Task:
Look at each line of the listing. Copy those that hold the string "book".

Provided records section start

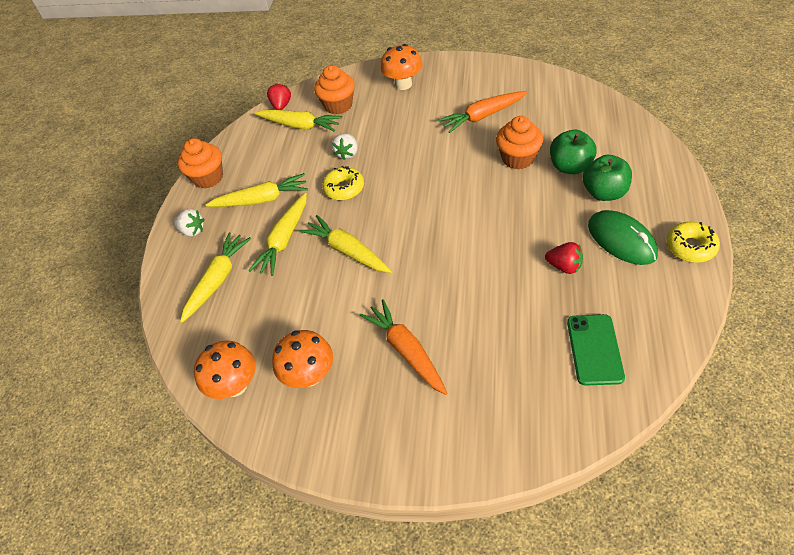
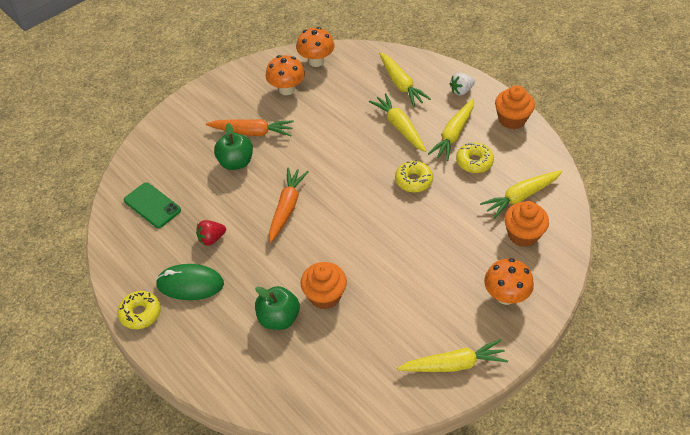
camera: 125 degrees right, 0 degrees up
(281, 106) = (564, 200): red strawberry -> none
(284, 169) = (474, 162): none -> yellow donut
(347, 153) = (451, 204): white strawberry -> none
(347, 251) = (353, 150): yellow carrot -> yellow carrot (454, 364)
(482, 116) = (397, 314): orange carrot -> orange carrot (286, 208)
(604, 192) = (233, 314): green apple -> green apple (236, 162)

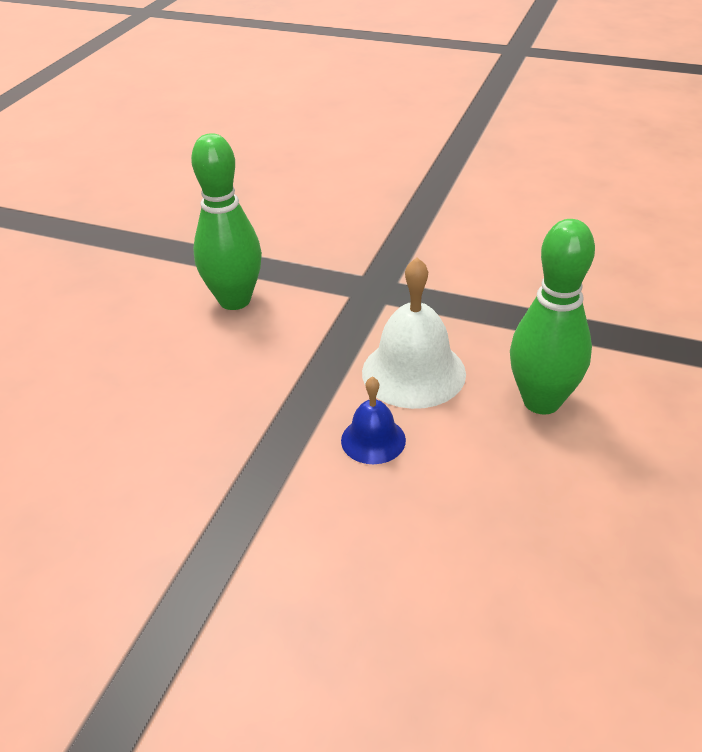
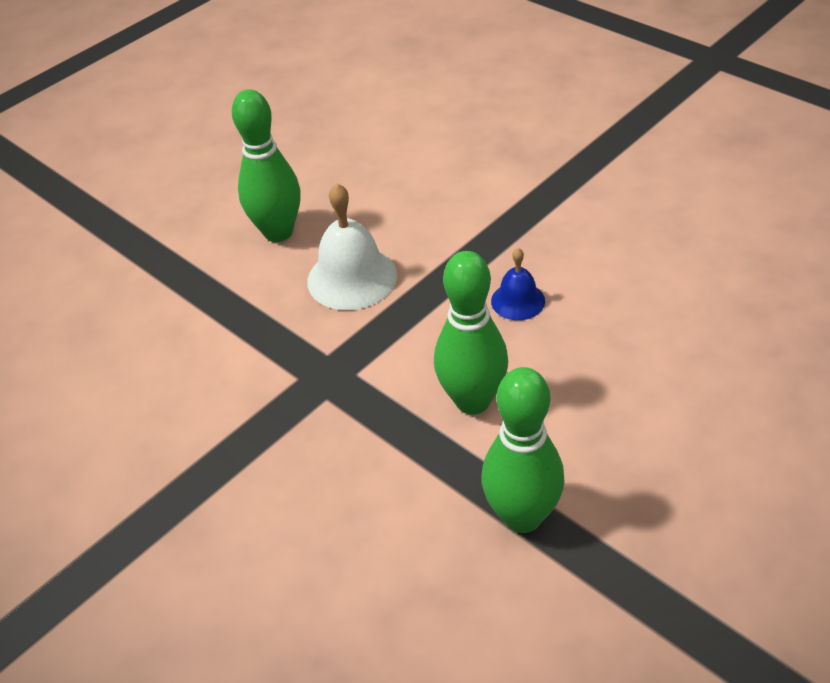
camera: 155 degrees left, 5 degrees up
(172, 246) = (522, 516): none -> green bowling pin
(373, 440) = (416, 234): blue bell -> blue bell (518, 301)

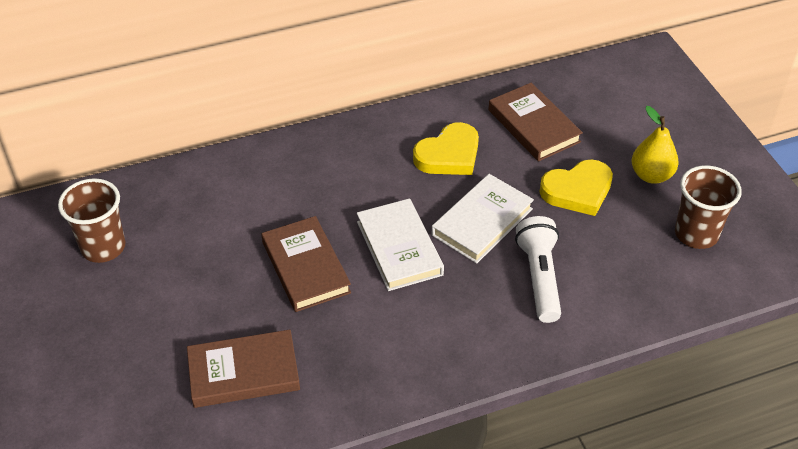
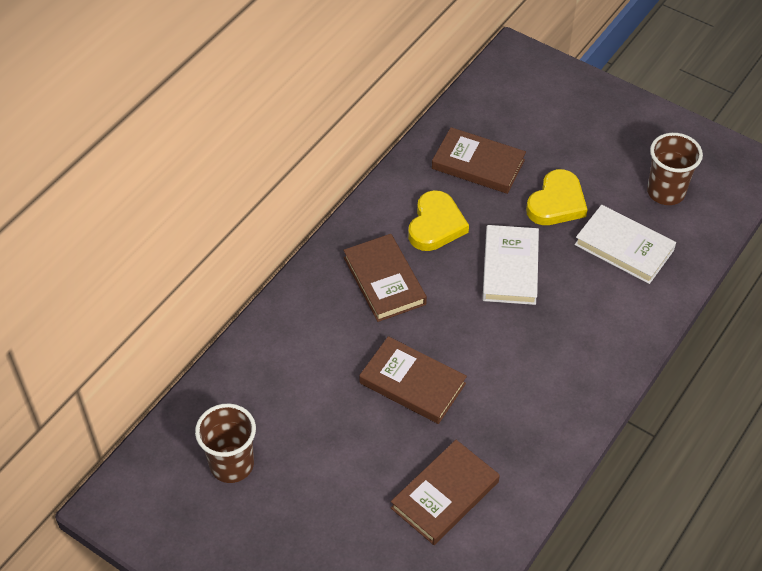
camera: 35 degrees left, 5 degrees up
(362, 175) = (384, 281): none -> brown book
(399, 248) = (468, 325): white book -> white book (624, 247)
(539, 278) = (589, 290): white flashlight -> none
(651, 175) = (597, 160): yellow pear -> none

Provided records section end

Task output:
(362, 175) = (384, 281): none -> brown book
(399, 248) = (468, 325): white book -> white book (624, 247)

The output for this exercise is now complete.